**What is being asked**
Across the records, find how many lines include the string "truck" and answer with only the figure.

====== Input

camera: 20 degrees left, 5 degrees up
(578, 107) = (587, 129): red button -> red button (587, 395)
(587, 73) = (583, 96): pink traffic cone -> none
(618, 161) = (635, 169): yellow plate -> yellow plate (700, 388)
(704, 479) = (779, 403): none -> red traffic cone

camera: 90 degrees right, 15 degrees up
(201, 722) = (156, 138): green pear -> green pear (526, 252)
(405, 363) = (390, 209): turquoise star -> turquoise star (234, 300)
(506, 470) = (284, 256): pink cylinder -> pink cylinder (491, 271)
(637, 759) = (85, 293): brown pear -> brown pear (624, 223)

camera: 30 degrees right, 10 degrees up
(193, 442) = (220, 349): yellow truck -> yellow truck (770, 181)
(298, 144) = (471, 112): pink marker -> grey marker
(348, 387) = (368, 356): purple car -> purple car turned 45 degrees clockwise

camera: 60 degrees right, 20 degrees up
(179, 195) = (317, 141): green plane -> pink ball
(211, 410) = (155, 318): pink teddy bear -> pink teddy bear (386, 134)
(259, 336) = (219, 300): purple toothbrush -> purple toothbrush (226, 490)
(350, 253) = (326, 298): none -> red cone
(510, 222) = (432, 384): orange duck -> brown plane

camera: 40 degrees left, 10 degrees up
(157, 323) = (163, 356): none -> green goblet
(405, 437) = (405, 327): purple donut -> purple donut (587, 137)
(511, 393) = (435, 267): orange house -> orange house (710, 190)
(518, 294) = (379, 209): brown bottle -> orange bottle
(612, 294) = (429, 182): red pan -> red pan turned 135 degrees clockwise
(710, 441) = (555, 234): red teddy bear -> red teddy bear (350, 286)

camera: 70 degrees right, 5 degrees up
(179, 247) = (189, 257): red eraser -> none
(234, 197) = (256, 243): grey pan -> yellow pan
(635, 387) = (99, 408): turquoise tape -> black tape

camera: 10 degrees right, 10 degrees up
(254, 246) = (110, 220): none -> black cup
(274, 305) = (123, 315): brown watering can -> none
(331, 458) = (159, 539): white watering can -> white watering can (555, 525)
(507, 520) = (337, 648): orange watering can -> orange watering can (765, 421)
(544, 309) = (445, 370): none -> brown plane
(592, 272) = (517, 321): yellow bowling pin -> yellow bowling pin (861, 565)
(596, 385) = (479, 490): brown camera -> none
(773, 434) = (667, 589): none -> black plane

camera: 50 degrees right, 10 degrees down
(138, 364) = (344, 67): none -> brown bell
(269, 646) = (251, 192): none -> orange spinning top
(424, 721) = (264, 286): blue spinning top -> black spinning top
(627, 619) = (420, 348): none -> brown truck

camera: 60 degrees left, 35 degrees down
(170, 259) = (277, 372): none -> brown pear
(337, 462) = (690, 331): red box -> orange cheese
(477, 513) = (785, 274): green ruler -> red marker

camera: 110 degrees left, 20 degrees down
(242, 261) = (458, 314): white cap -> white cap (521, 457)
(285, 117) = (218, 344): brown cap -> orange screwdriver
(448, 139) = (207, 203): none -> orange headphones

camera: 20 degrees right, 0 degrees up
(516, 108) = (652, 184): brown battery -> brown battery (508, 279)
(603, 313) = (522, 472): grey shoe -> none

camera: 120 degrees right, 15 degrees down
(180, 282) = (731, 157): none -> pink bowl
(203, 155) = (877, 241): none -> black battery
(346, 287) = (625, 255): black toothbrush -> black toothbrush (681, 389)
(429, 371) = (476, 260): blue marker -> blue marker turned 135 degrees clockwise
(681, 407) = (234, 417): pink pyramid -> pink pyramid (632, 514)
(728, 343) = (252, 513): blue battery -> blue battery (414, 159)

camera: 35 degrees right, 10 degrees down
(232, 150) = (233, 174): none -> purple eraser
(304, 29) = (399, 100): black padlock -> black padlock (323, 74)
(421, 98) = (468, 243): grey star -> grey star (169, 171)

============

**Solution**
2